WHAT YOU NEED TO DO
The full set of lines below has to be duplicated exactly, with no picture kept.

---

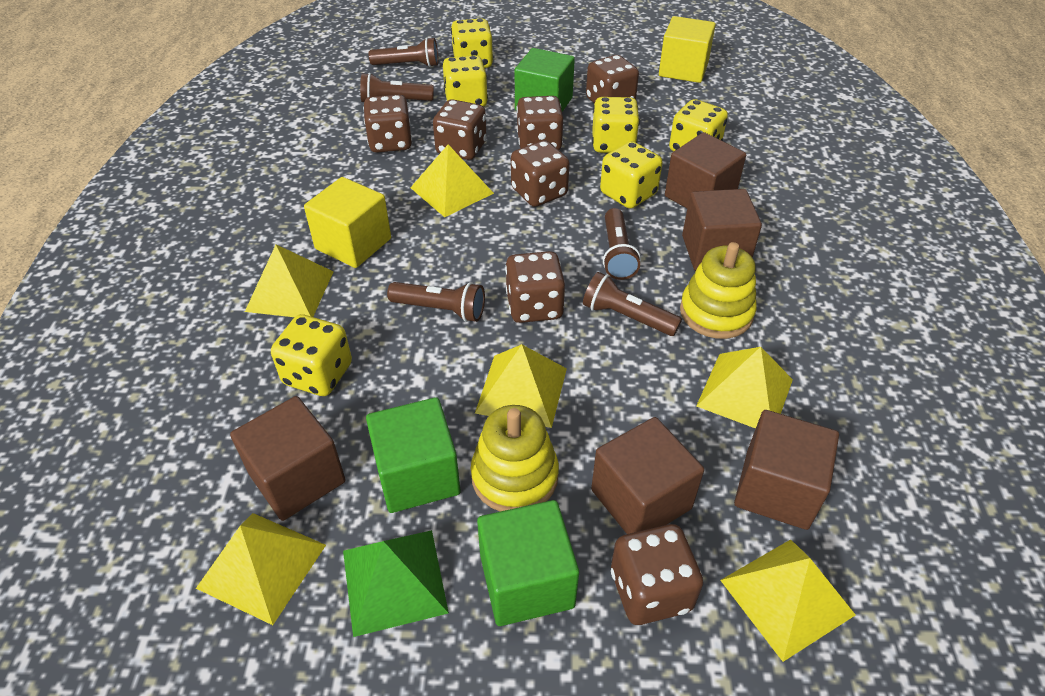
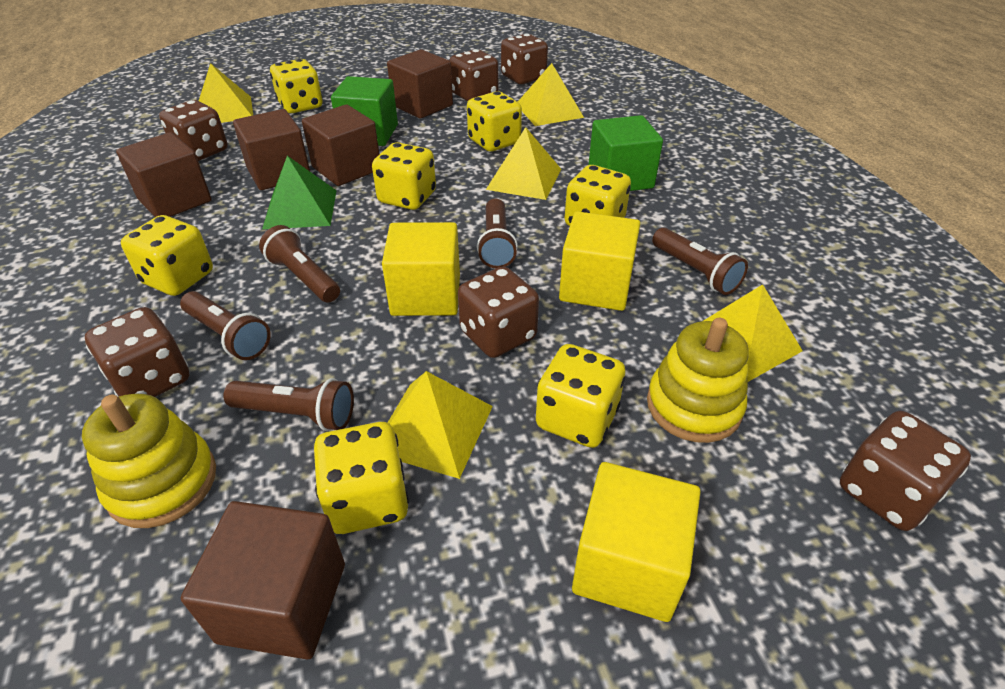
brown dice: 7 -> 6
green cube: 3 -> 2
yellow cube: 2 -> 3
yellow dice: 6 -> 7
yellow pyramid: 6 -> 5

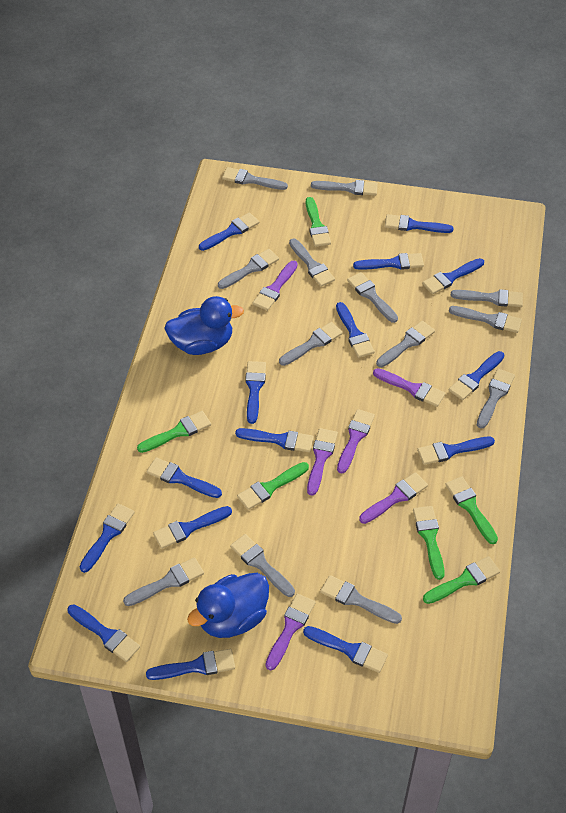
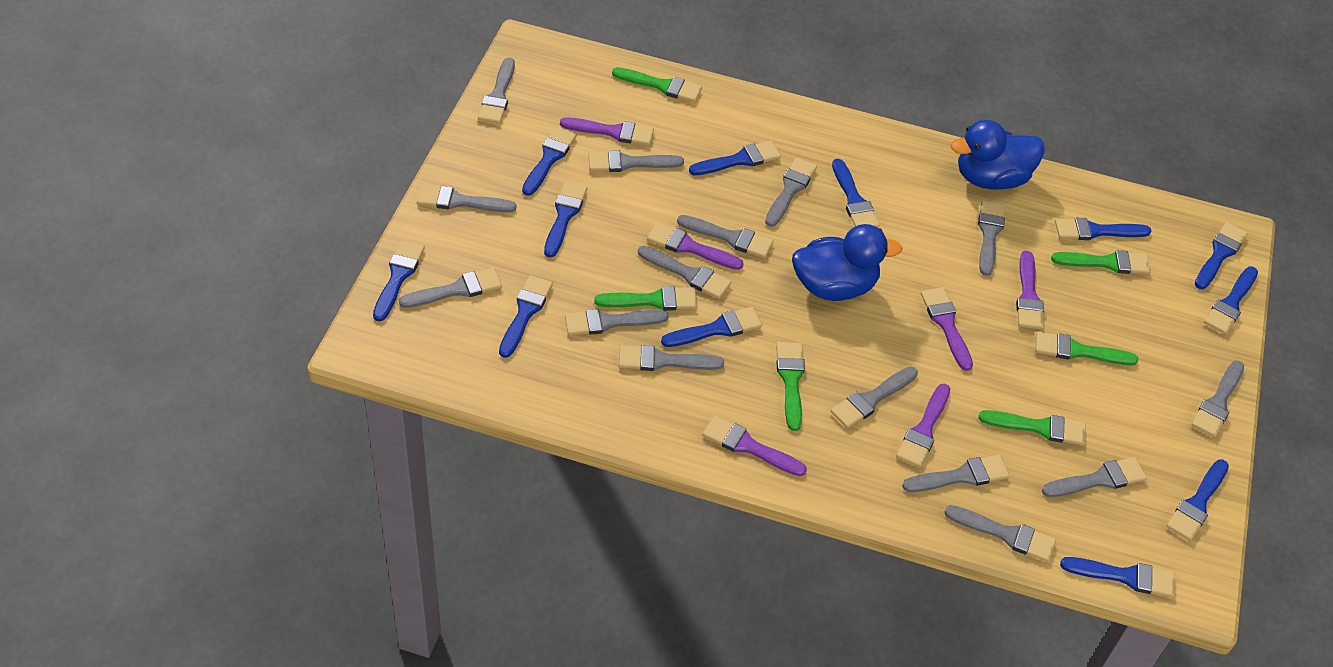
blue brush: 15 -> 12
grey brush: 13 -> 15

---

RESPONSE TO THIS EXERCISE
brown dice: 7 -> 6
green cube: 3 -> 2
yellow cube: 2 -> 3
yellow dice: 6 -> 7
yellow pyramid: 6 -> 5

blue brush: 15 -> 12
grey brush: 13 -> 15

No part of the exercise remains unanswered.